Action item: Every line holding the string "orange" should be copied from the listing.

(Data section begins)

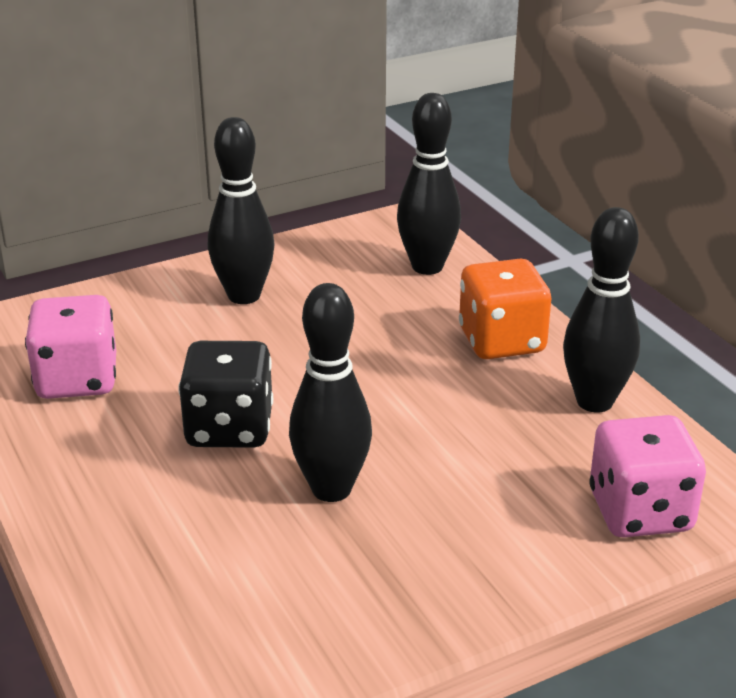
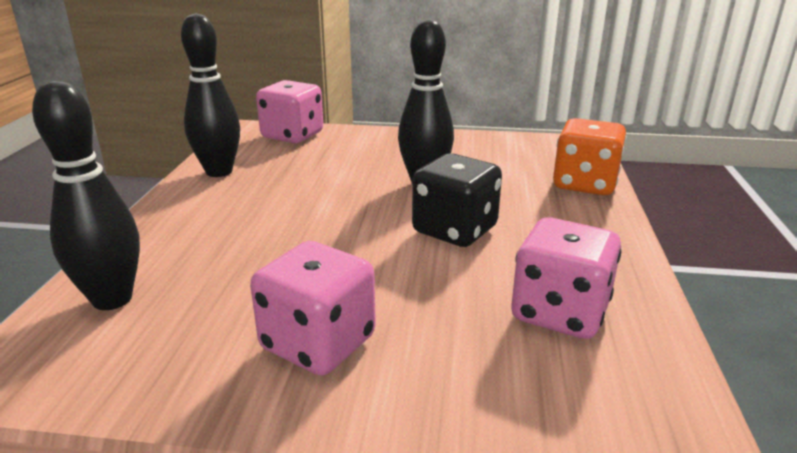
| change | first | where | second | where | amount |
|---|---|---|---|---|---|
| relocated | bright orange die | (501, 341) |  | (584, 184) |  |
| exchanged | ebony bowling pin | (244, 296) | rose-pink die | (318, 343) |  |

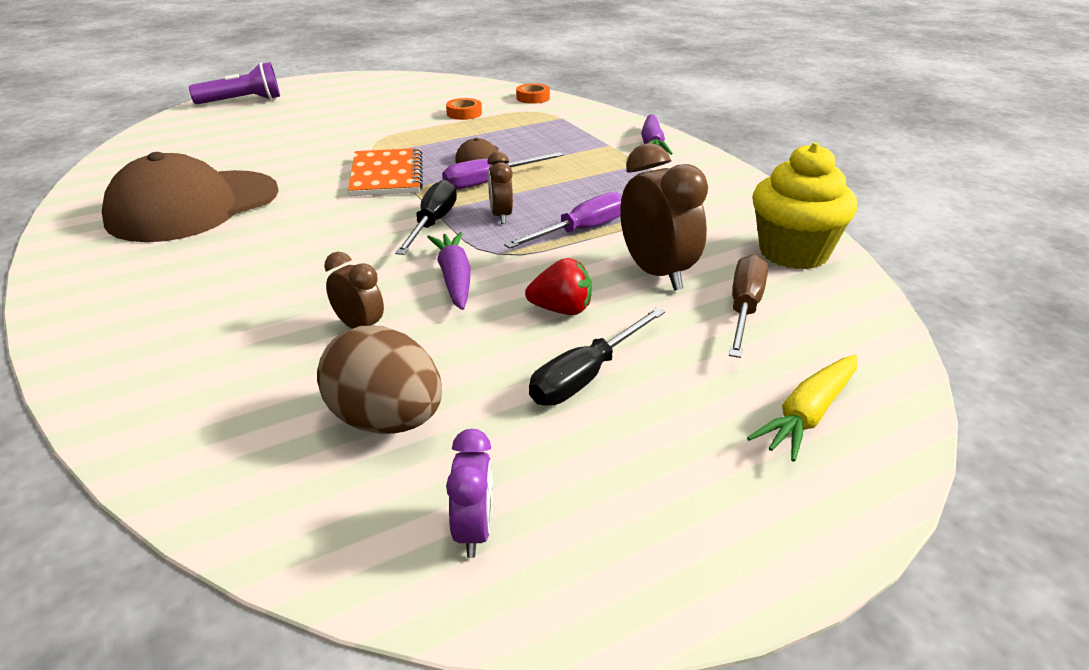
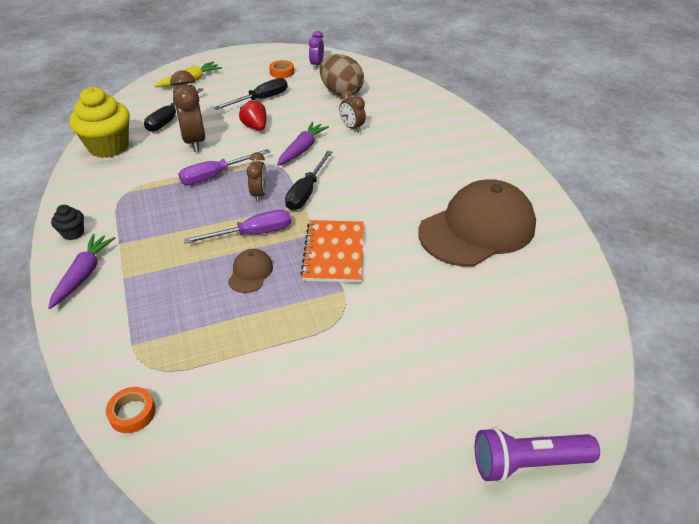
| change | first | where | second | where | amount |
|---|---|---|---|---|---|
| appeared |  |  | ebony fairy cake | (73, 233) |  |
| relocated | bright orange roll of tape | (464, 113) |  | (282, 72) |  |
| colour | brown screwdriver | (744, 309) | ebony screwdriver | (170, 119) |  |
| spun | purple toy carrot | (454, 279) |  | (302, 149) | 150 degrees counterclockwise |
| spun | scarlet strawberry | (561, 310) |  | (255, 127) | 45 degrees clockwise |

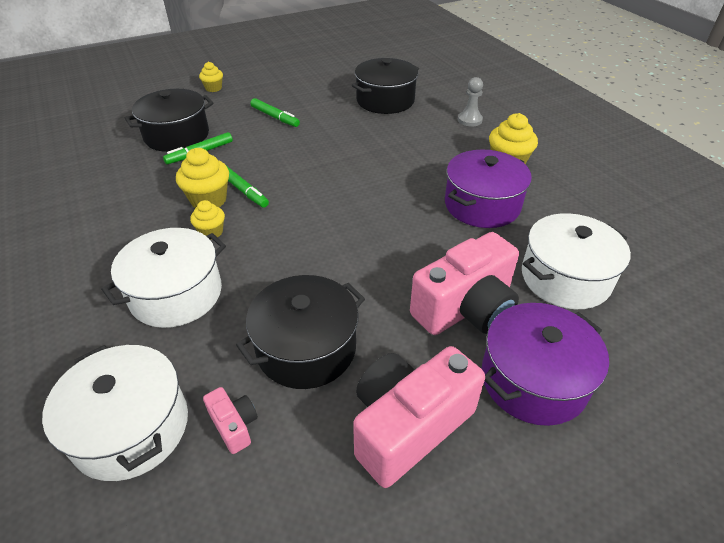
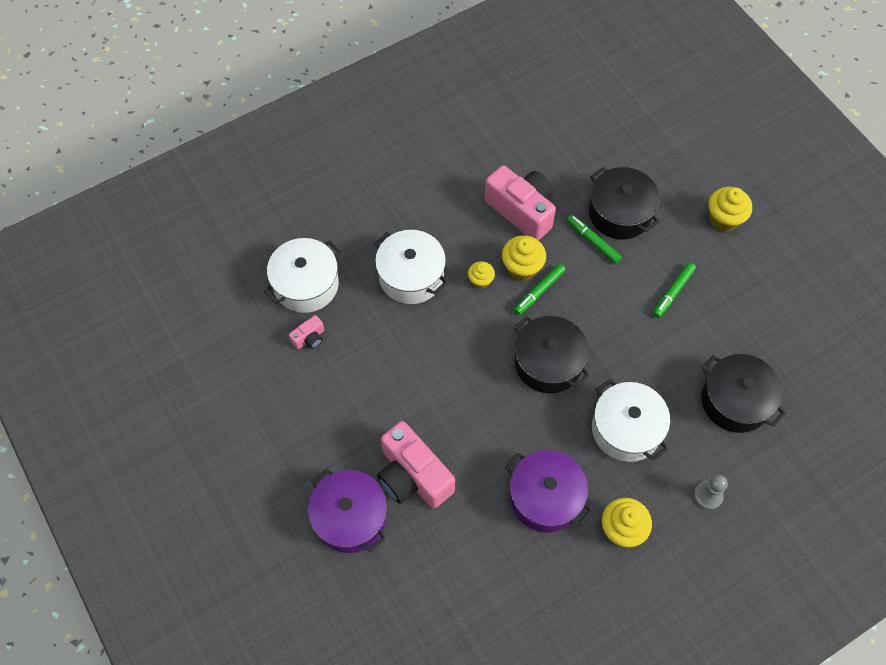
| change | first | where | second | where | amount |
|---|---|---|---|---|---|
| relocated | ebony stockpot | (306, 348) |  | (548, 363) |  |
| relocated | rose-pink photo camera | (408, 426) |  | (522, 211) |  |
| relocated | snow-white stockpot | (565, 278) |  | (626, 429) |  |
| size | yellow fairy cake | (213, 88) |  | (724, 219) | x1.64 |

(Data section ends)

Result for this task:
| relocated | bright orange die | (501, 341) |  | (584, 184) |  |
| relocated | bright orange roll of tape | (464, 113) |  | (282, 72) |  |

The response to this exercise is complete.